Segment Start: INFORMATION SUPPLIED

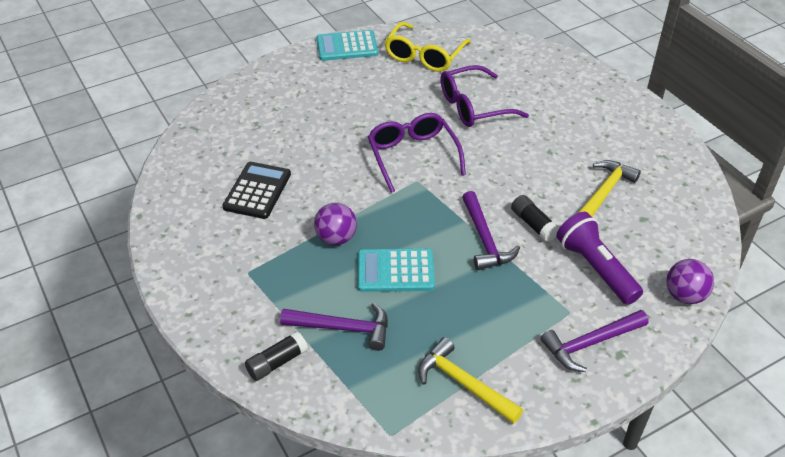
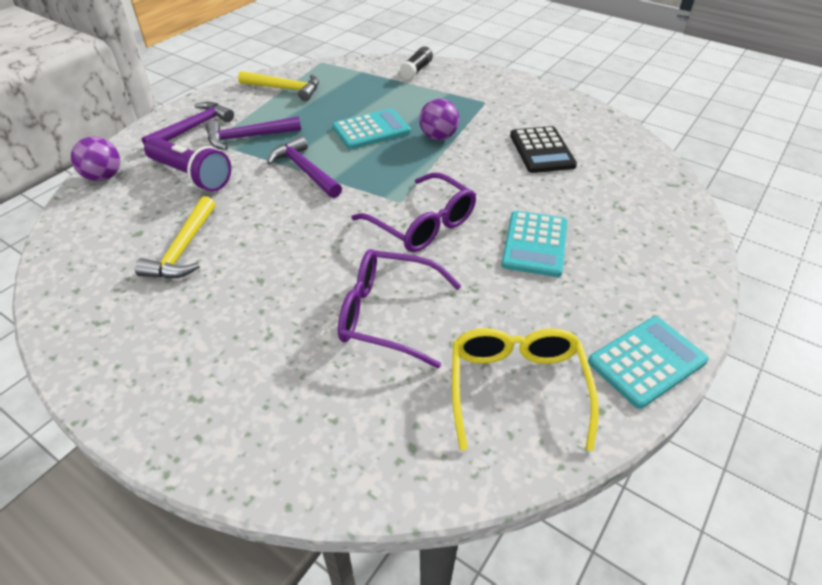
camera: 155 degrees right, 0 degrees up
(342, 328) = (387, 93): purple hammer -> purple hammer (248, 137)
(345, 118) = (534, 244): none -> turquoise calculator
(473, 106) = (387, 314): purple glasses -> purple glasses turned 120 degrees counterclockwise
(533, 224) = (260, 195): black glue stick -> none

Segment End: INFORMATION SUPPLIED
Segment Start: INFORMATION SUPPLIED

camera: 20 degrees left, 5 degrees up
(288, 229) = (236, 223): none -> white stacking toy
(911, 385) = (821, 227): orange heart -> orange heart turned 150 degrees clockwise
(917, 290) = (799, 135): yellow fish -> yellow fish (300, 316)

Segment End: INFORMATION SUPPLIED
Segment Start: INFORMATION SUPPLIED

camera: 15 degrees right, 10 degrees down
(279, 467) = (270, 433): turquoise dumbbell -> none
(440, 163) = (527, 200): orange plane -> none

Segment End: INFORMATION SUPPLIED

_YOUR INSTRUCTIONS:_
Which lines in the records above contain the string "none"? Copy them.

_RESPONSE TO THIS EXERCISE:_
(345, 118) = (534, 244): none -> turquoise calculator
(533, 224) = (260, 195): black glue stick -> none
(288, 229) = (236, 223): none -> white stacking toy
(279, 467) = (270, 433): turquoise dumbbell -> none
(440, 163) = (527, 200): orange plane -> none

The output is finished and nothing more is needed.